BEGIN Given data
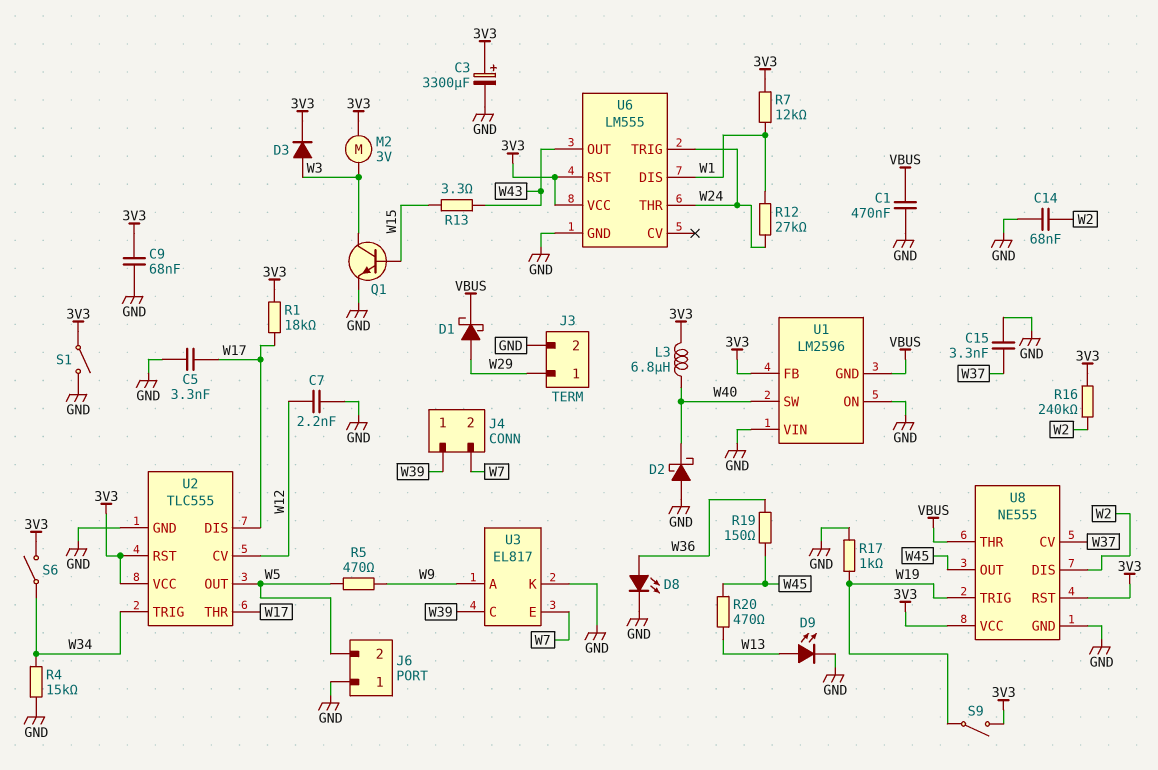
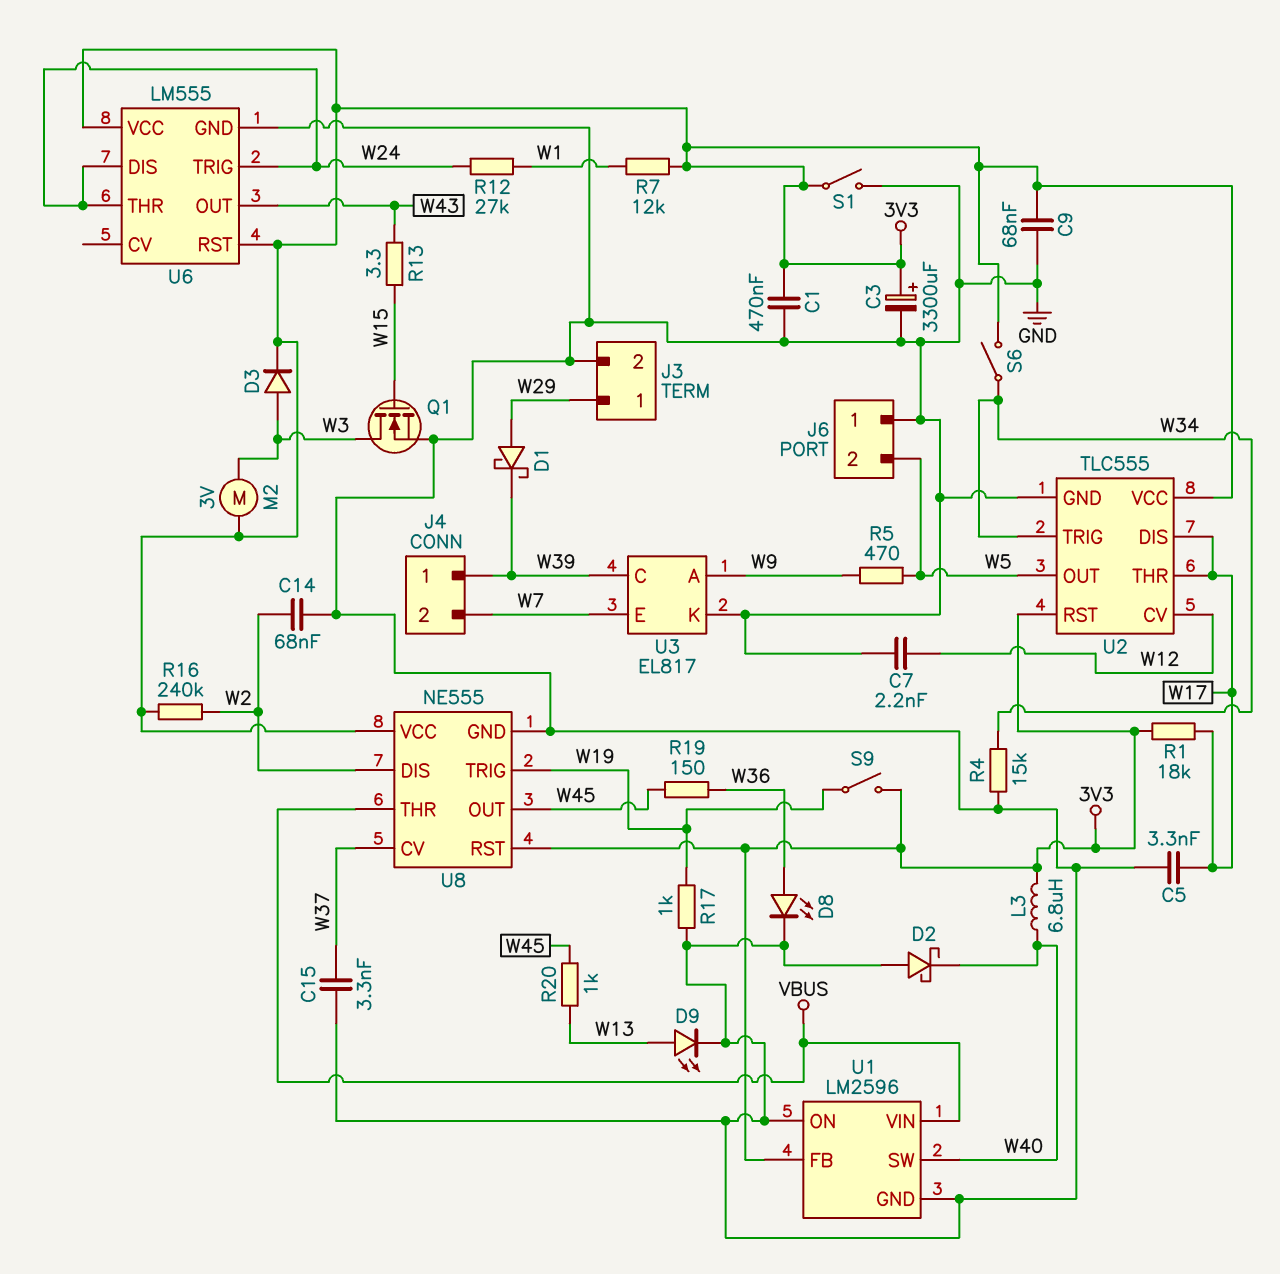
C1: 470nF (GND, VBUS) -> 470nF (3V3, GND)
D1: schottky (A W29, K VBUS) -> schottky (A W29, K W39)
Q1: NPN (B W15, C W3, E GND) -> NMOS (G W15, D W3, S GND)
R20: 470 (W13, W45) -> 1k (W13, W45)
U1 pin GND: VBUS -> GND
U1 pin VIN: GND -> VBUS
U6 pin DIS: W1 -> W24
END Given data
— What you need to do —
Once the pictures are set aside, reproduce the records in full and exactly.

— Expected answer —
C1: 470nF (GND, VBUS) -> 470nF (3V3, GND)
D1: schottky (A W29, K VBUS) -> schottky (A W29, K W39)
Q1: NPN (B W15, C W3, E GND) -> NMOS (G W15, D W3, S GND)
R20: 470 (W13, W45) -> 1k (W13, W45)
U1 pin GND: VBUS -> GND
U1 pin VIN: GND -> VBUS
U6 pin DIS: W1 -> W24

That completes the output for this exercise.